Exercise details » Would you copy out the following entries exactly, without any of the pictures?

Data extracts »
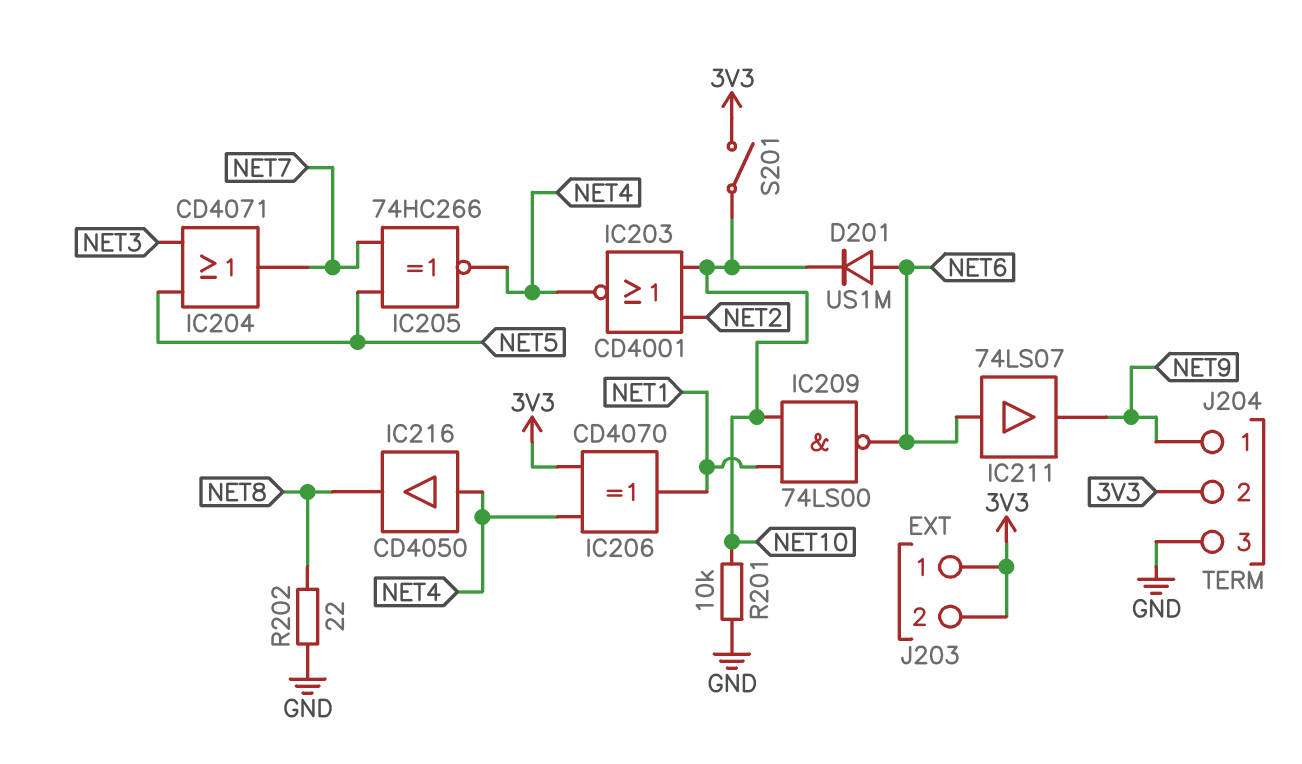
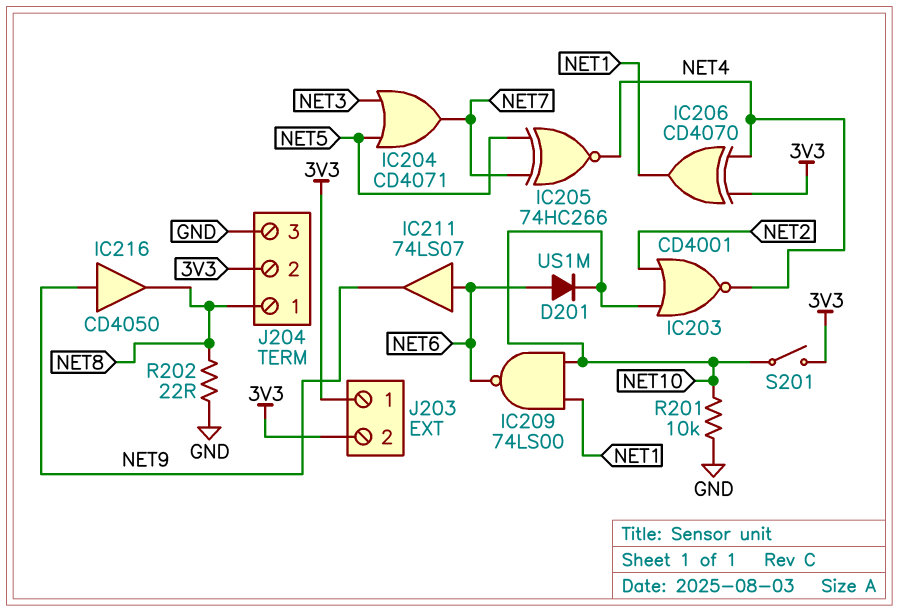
IC216: buffer CD4050 (in NET4, out NET8) -> buffer CD4050 (in NET9, out NET8)
J204 pin 1: NET9 -> NET8

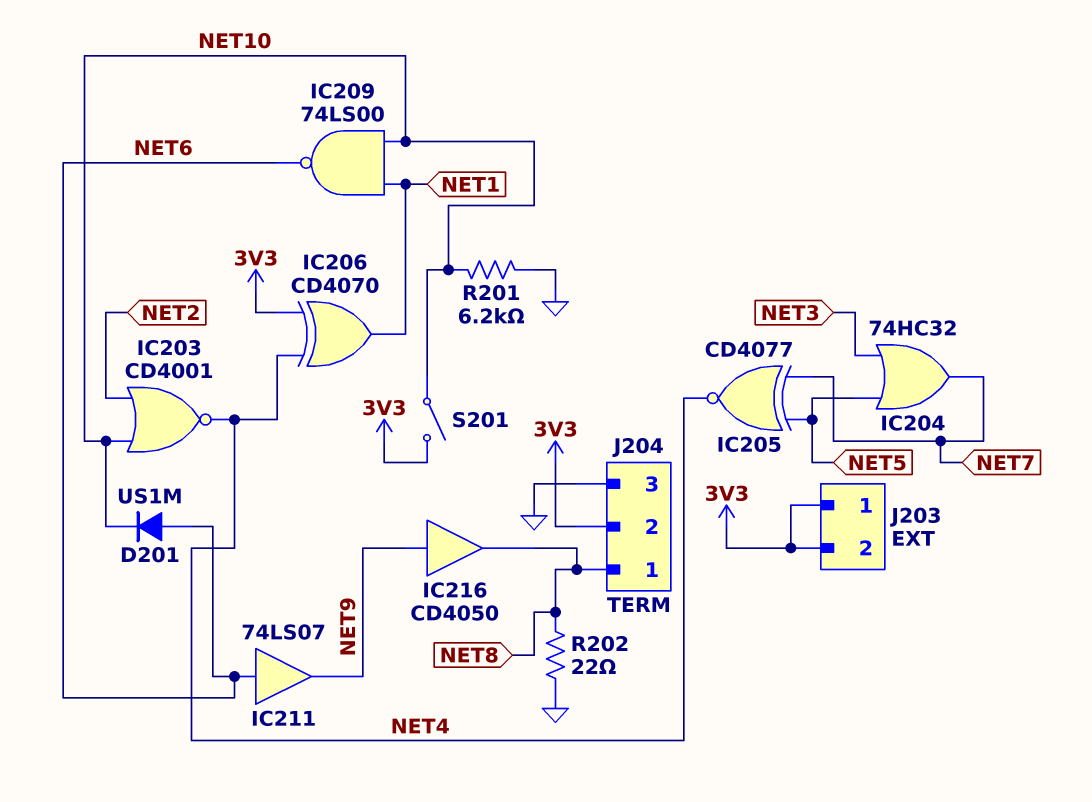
IC204: OR CD4071 (in NET3, in NET5, out NET7) -> OR 74HC32 (in NET3, in NET5, out NET7)
IC205: XNOR 74HC266 (in NET5, in NET7, out NET4) -> XNOR CD4077 (in NET5, in NET7, out NET4)
R201: 10k (GND, NET10) -> 6.2k (GND, NET10)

Answer below »
IC216: buffer CD4050 (in NET4, out NET8) -> buffer CD4050 (in NET9, out NET8)
J204 pin 1: NET9 -> NET8

IC204: OR CD4071 (in NET3, in NET5, out NET7) -> OR 74HC32 (in NET3, in NET5, out NET7)
IC205: XNOR 74HC266 (in NET5, in NET7, out NET4) -> XNOR CD4077 (in NET5, in NET7, out NET4)
R201: 10k (GND, NET10) -> 6.2k (GND, NET10)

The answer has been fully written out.